PROBLEM DETAILS → If a line in the data holds the string "none", list it.

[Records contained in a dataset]
────────
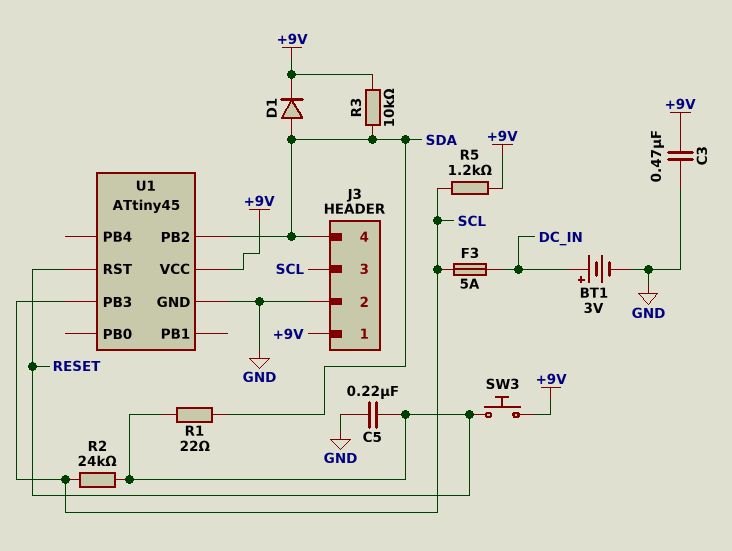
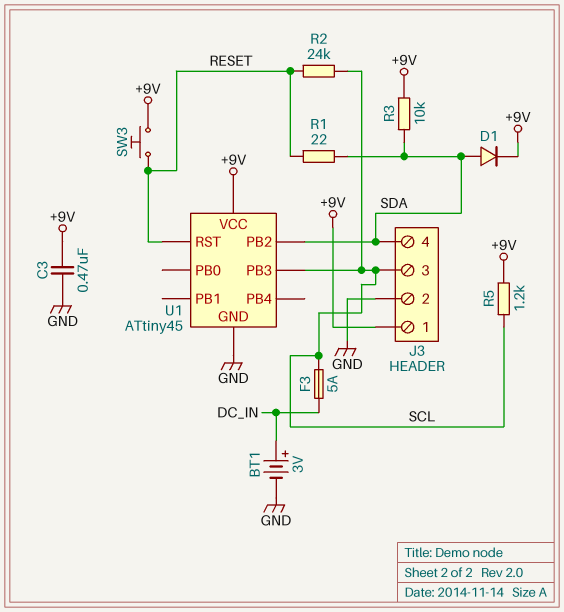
C5: 220nF (GND, RESET) -> none

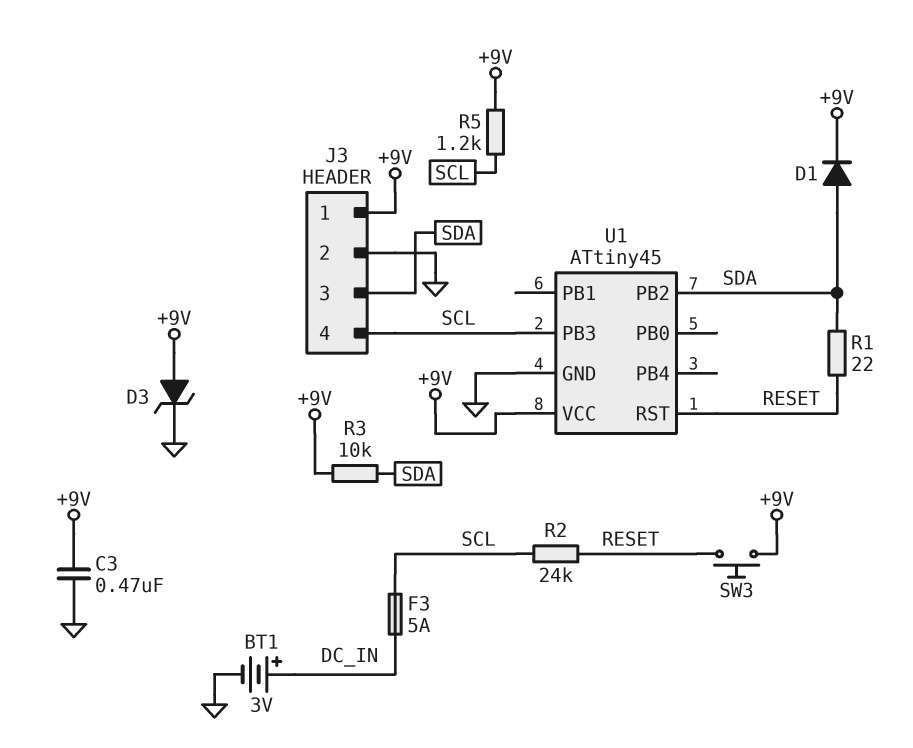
D3: none -> zener (A +9V, K GND)
J3 pin 3: SCL -> SDA
J3 pin 4: SDA -> SCL

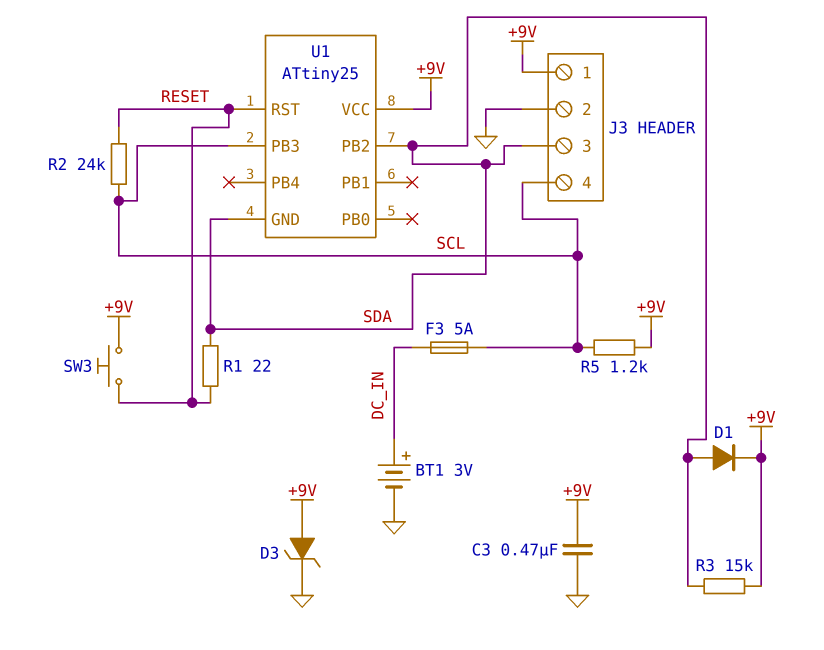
R3: 10k (+9V, SDA) -> 15k (+9V, SDA)
U1: ATtiny45 -> ATtiny25
U1 pin GND: GND -> SDA

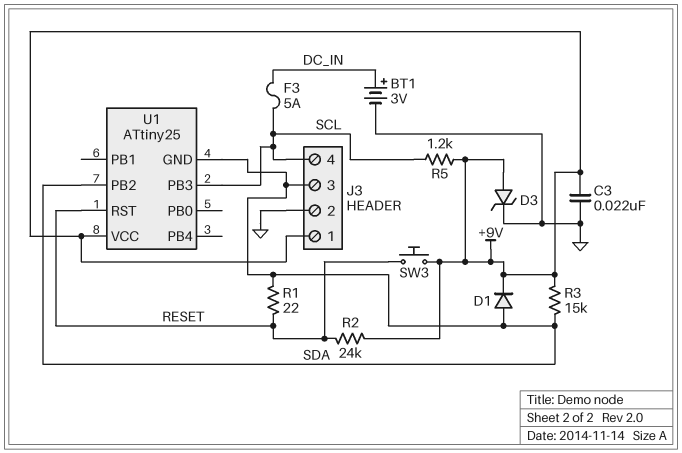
C3: 470nF (+9V, GND) -> 22nF (+9V, GND)
R2: 24k (RESET, SCL) -> 24k (+9V, RESET)

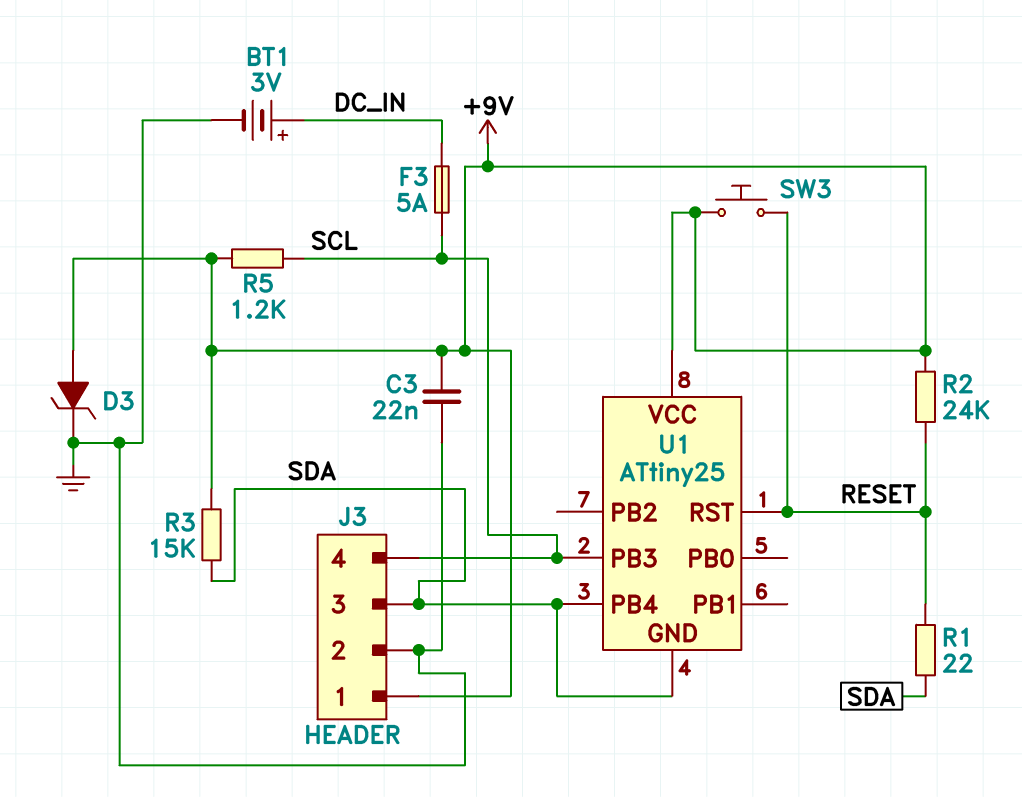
D1: diode (A SDA, K +9V) -> none
U1 pin PB2: SDA -> none
U1 pin PB4: none -> SDA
────────
RESPONSE BELOW →
C5: 220nF (GND, RESET) -> none
D3: none -> zener (A +9V, K GND)
D1: diode (A SDA, K +9V) -> none
U1 pin PB2: SDA -> none
U1 pin PB4: none -> SDA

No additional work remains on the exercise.